(Coordinate-based object records)

+ + + + + + +

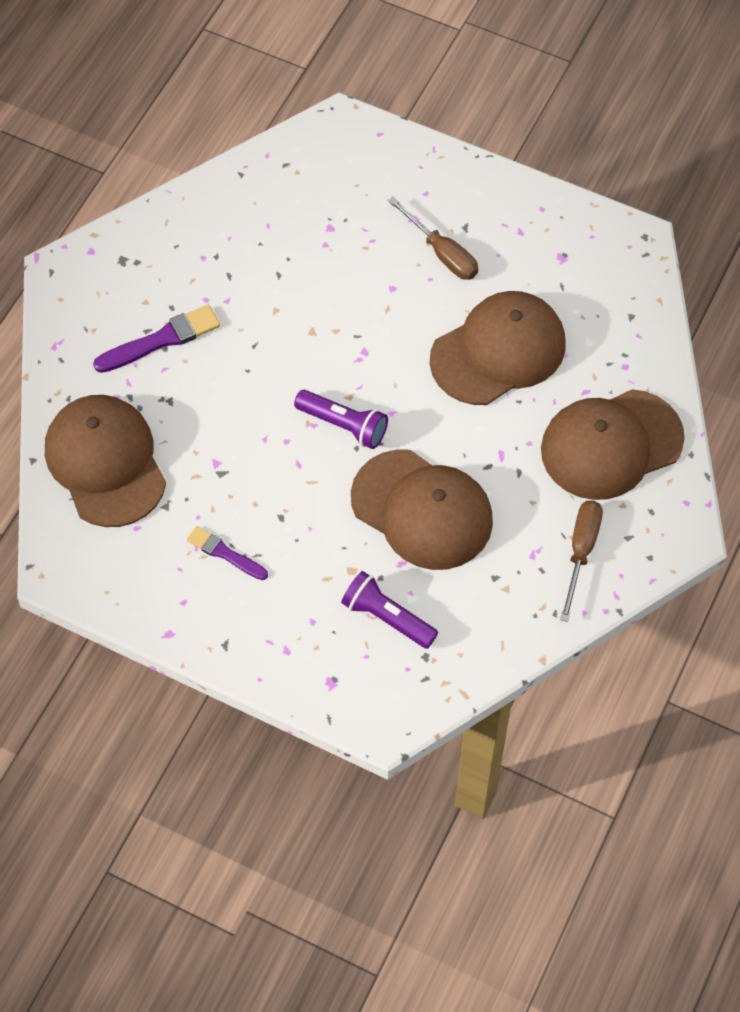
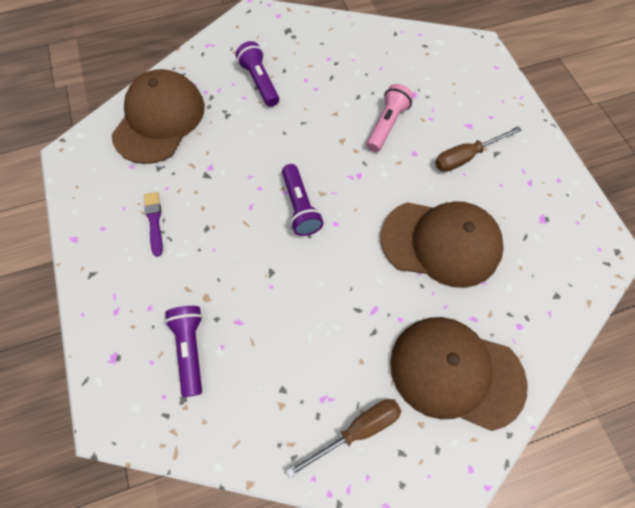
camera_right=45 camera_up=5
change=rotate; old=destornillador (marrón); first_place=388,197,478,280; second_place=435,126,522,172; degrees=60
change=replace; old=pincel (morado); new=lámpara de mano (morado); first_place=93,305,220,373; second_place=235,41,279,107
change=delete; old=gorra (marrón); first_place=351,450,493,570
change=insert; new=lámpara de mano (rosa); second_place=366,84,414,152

+ + + + + + +

**What is being asked:** Out of the data above, return each line where the word "mano" can be found.

**Answer space:**
change=replace; old=pincel (morado); new=lámpara de mano (morado); first_place=93,305,220,373; second_place=235,41,279,107
change=insert; new=lámpara de mano (rosa); second_place=366,84,414,152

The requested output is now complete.